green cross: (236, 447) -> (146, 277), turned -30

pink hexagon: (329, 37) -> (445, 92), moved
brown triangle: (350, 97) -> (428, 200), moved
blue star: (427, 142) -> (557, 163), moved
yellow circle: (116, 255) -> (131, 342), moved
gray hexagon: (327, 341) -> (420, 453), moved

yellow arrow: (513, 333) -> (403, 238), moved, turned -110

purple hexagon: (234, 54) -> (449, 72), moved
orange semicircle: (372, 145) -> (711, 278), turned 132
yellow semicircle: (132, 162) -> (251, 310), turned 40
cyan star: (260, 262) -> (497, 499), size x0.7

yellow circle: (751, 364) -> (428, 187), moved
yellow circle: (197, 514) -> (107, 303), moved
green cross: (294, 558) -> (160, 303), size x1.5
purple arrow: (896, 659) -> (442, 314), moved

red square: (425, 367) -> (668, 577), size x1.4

──────────

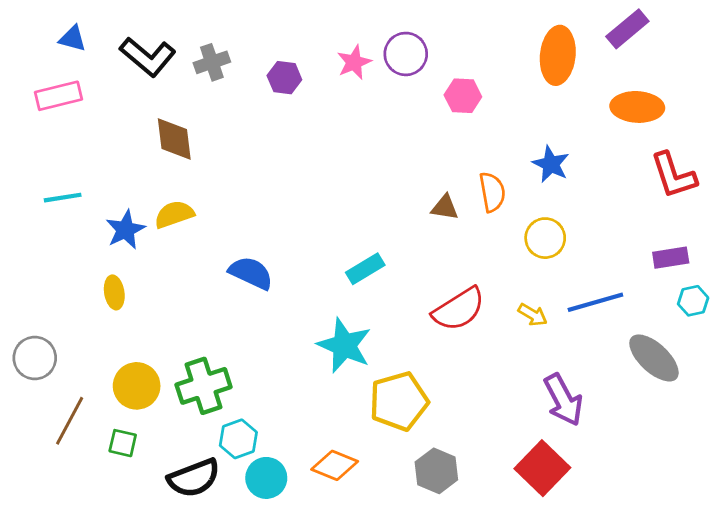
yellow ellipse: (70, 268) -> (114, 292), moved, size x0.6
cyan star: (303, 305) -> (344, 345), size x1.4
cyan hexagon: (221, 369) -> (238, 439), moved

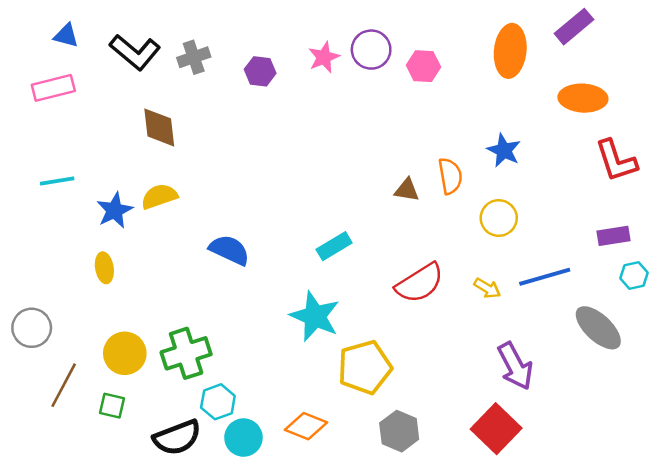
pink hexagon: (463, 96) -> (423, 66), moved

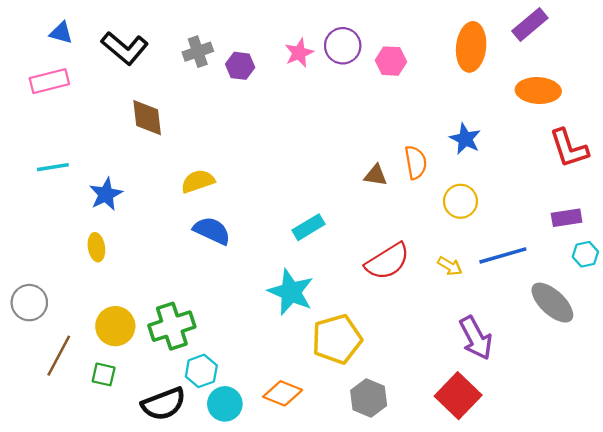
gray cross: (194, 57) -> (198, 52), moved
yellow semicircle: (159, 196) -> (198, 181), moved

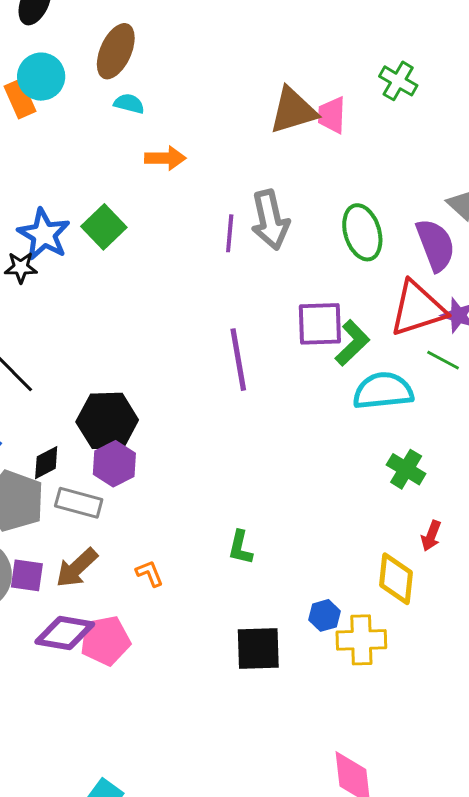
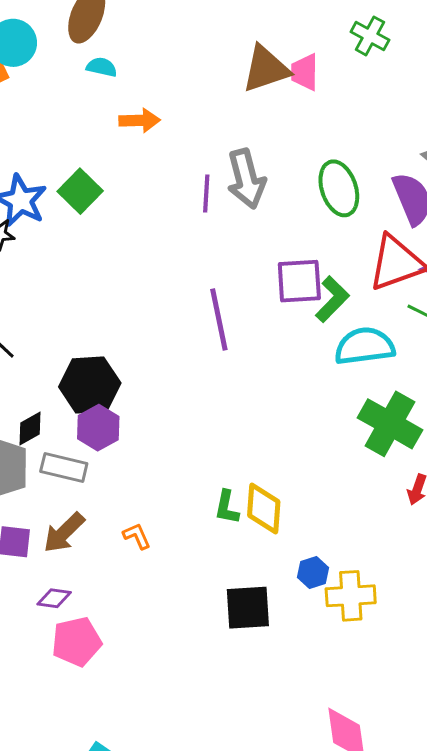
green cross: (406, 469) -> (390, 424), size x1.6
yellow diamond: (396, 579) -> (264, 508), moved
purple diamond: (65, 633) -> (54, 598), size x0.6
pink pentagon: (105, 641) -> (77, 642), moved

──────────

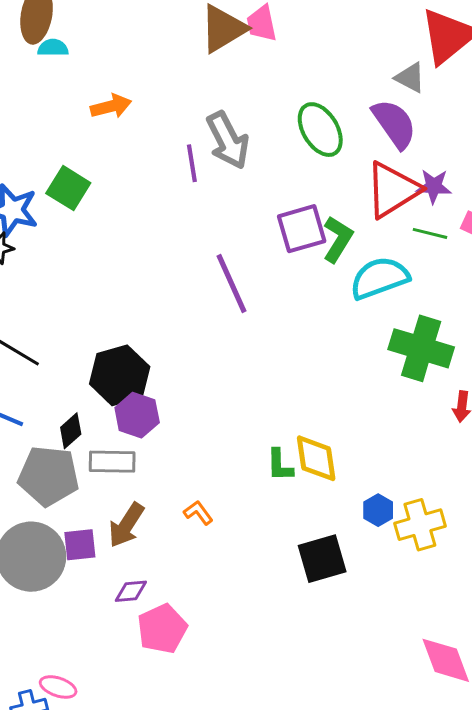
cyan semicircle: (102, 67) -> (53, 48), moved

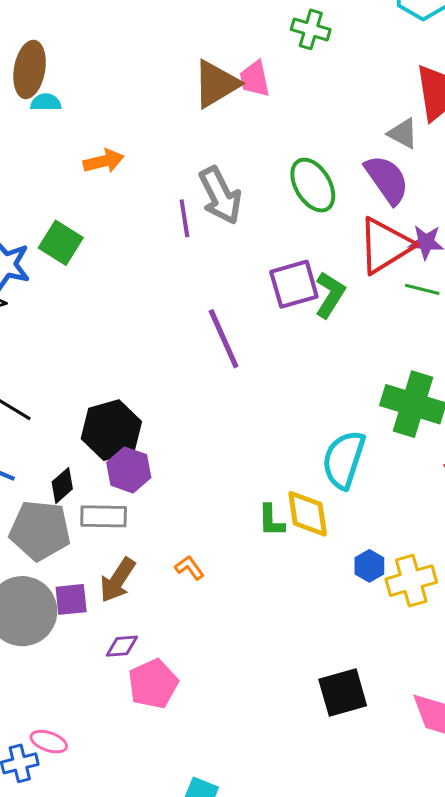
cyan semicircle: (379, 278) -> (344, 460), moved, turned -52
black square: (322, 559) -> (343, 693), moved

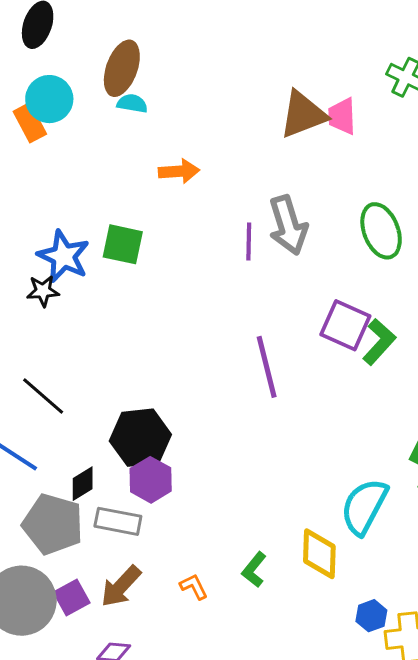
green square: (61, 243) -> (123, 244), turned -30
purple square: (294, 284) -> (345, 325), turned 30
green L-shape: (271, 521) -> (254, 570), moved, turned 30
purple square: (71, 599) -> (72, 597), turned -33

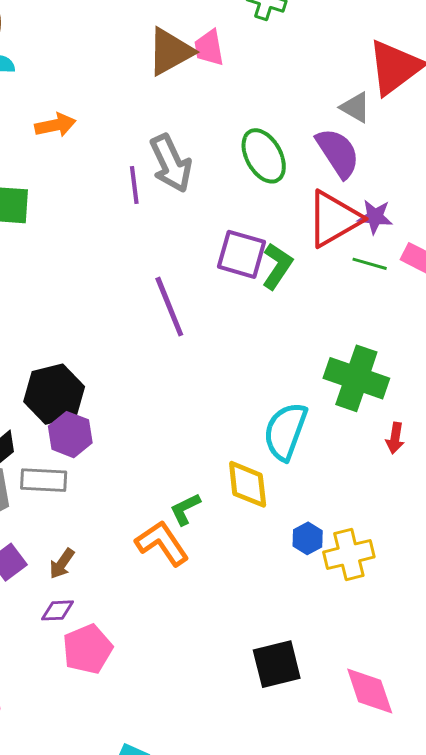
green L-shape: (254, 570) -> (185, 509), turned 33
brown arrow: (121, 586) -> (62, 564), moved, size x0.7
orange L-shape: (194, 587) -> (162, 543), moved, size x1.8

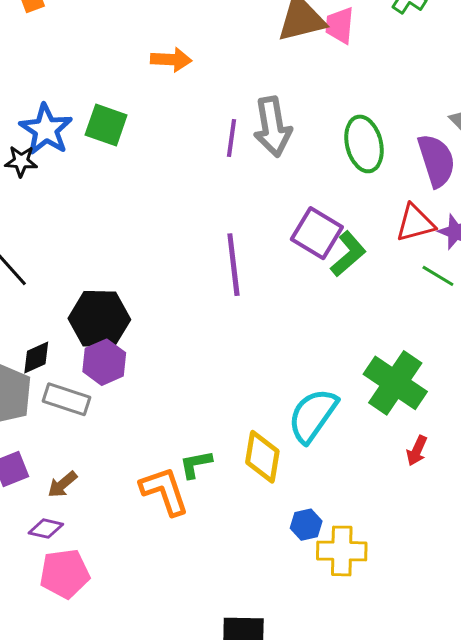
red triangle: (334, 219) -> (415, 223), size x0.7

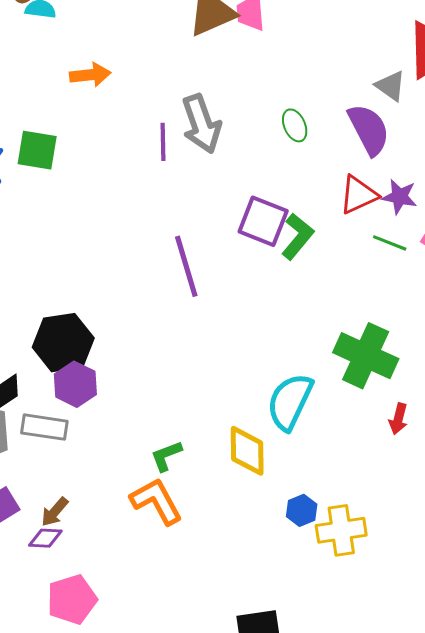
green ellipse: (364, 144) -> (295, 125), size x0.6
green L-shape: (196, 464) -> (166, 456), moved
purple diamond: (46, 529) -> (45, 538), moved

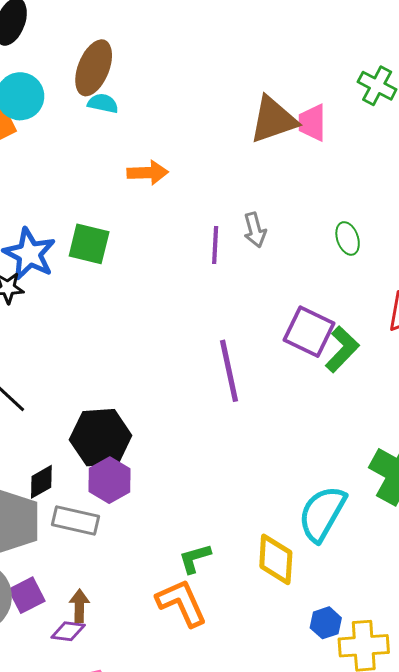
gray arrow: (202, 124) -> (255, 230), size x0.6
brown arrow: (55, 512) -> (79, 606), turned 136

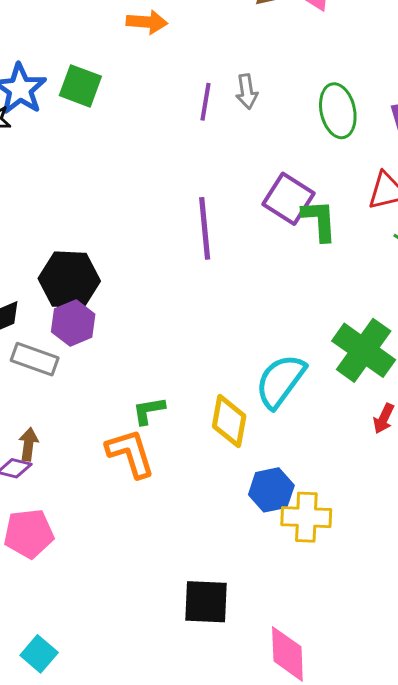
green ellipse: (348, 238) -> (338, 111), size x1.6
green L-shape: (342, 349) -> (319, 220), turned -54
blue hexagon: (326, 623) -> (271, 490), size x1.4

──────────

● What you are asked to do: Above are the entries. Copy exactly the part that opens with the line containing "green cross: (236, 447)" and closes with the line containing "orange semicircle: (372, 145)", and no more.

● Result of the task:
green cross: (236, 447) -> (146, 277), turned -30

pink hexagon: (329, 37) -> (445, 92), moved
brown triangle: (350, 97) -> (428, 200), moved
blue star: (427, 142) -> (557, 163), moved
yellow circle: (116, 255) -> (131, 342), moved
gray hexagon: (327, 341) -> (420, 453), moved

yellow arrow: (513, 333) -> (403, 238), moved, turned -110

purple hexagon: (234, 54) -> (449, 72), moved
orange semicircle: (372, 145) -> (711, 278), turned 132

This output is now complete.